WHAT NEEDS TO BE DONE: Throughout the material, count the lines with the word "türkis" in them, and answer with only the figure.

MATERIAL PROVIDED:
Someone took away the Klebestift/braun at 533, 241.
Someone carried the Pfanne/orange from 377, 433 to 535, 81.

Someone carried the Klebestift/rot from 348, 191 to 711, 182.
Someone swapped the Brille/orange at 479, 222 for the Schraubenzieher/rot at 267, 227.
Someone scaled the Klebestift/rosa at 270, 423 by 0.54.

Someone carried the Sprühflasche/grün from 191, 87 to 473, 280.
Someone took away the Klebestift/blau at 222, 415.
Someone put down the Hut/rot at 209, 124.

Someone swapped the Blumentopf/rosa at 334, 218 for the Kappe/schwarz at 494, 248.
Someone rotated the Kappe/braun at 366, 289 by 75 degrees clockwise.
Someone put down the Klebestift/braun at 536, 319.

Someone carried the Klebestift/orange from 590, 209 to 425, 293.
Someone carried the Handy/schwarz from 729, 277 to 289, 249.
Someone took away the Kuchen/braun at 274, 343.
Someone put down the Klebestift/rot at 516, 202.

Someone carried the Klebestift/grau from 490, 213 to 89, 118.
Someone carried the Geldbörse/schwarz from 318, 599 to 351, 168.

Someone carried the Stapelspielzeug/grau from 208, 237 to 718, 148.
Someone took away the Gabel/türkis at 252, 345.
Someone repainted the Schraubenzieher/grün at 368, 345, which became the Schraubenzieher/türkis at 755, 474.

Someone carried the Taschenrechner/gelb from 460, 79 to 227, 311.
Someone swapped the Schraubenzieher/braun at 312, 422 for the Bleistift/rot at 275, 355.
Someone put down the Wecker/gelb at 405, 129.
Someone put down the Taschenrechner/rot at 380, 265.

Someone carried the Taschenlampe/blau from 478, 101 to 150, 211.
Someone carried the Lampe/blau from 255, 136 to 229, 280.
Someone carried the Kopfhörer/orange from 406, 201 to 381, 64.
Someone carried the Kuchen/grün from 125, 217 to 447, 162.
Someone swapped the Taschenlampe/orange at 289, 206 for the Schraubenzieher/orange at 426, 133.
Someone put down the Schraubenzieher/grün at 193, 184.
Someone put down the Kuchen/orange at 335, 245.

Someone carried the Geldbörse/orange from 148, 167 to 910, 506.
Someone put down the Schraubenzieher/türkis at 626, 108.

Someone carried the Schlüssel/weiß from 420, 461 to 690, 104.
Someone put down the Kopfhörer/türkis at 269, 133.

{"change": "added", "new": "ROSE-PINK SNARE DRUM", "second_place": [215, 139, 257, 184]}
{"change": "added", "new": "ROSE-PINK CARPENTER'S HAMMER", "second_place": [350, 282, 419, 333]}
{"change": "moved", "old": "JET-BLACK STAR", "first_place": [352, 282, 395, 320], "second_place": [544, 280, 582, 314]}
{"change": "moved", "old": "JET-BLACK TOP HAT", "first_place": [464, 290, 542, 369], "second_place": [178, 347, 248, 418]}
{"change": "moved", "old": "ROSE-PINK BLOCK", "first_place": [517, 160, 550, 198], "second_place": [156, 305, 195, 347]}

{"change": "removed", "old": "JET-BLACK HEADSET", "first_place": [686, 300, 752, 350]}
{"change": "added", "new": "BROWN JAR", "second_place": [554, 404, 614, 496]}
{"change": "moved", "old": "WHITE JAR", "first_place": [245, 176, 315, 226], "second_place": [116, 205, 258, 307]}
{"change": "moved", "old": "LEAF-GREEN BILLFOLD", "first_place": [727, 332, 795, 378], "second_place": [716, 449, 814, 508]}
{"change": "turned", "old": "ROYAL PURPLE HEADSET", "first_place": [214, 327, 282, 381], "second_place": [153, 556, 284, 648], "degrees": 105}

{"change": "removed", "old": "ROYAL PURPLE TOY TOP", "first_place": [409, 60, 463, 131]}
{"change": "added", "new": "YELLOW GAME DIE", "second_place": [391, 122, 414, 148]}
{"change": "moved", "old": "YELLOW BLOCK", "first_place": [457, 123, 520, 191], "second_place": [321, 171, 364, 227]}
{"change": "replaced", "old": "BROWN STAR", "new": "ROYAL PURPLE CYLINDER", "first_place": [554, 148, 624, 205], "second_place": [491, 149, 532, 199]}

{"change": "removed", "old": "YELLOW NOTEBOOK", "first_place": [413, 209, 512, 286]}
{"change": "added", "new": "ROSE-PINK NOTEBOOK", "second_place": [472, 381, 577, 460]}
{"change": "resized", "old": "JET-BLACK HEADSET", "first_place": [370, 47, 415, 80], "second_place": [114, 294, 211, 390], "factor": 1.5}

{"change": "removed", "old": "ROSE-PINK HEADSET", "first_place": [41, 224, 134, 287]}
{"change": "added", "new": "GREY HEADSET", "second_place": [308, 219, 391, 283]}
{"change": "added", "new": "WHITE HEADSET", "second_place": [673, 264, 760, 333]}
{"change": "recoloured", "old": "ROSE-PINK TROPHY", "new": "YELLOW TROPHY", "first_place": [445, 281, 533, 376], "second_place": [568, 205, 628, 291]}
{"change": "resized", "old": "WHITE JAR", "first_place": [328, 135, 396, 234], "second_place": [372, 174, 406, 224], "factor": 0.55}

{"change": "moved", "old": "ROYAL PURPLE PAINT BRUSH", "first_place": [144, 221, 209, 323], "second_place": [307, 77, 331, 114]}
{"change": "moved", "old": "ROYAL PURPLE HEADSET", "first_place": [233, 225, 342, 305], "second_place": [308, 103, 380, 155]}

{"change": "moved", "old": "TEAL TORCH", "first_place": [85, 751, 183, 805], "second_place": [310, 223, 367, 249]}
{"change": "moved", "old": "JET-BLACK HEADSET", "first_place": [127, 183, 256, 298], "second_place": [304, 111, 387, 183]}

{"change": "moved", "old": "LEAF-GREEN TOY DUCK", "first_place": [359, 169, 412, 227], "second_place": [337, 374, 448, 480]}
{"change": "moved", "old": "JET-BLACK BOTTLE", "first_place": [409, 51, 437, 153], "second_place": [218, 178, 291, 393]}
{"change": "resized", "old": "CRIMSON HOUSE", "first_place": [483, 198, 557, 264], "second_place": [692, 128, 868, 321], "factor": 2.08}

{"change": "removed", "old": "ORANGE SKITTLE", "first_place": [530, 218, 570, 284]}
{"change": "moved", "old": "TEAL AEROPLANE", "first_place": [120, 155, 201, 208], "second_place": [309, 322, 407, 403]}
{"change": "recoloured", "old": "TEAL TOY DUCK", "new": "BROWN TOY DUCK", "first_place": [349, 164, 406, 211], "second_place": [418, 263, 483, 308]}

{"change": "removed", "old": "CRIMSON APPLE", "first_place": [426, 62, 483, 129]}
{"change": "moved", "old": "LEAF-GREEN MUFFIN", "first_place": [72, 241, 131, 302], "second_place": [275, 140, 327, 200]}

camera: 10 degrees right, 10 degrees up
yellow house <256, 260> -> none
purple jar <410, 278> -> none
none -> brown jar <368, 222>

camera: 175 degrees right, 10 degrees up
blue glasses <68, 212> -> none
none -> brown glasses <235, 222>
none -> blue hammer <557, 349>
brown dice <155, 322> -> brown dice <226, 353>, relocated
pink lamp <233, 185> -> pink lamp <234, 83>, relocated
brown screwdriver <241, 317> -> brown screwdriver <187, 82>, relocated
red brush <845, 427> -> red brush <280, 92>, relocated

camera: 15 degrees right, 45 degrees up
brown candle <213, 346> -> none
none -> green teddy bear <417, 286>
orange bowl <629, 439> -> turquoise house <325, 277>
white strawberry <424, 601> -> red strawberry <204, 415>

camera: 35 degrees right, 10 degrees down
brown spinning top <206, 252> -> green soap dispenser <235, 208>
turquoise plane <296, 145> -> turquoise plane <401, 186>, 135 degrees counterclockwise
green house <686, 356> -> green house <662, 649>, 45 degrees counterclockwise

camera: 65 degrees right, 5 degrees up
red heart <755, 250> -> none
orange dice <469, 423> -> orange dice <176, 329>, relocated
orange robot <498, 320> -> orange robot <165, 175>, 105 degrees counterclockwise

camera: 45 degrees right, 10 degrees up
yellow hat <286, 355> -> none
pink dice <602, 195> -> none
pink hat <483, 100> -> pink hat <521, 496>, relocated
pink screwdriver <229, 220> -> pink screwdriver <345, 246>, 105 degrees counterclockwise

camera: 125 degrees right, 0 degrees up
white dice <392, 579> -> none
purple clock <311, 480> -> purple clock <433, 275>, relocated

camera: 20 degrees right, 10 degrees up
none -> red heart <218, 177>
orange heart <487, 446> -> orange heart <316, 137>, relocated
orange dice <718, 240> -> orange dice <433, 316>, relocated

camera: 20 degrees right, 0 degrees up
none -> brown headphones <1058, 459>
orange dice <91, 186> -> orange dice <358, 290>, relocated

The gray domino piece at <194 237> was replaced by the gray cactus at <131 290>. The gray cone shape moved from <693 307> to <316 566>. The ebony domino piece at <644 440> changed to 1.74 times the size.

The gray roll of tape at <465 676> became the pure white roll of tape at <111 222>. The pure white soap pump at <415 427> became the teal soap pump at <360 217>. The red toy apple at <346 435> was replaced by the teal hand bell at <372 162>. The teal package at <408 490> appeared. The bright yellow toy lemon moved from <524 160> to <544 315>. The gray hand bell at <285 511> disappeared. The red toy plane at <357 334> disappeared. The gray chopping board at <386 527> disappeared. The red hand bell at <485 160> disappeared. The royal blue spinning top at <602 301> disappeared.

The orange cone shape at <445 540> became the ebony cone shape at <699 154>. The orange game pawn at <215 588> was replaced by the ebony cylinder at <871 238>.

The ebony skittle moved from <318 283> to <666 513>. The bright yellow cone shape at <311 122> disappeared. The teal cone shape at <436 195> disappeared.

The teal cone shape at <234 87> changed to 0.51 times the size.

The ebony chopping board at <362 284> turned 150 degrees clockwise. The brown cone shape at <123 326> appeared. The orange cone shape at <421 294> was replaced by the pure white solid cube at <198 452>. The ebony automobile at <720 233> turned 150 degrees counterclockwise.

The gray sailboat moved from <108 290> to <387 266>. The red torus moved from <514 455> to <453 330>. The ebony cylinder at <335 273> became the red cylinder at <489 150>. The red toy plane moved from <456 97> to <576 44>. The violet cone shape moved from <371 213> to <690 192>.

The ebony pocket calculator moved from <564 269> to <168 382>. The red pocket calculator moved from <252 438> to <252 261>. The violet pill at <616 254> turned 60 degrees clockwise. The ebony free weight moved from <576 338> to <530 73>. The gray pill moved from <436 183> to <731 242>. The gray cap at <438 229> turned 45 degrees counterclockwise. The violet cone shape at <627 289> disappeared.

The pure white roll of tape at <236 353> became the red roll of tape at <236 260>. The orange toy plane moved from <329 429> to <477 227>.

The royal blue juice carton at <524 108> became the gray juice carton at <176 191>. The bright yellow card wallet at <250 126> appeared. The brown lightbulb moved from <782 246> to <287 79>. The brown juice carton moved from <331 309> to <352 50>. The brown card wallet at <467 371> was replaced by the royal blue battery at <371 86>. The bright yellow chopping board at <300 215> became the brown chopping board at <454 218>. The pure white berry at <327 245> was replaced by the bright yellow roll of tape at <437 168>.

ANSWER SECTION: 4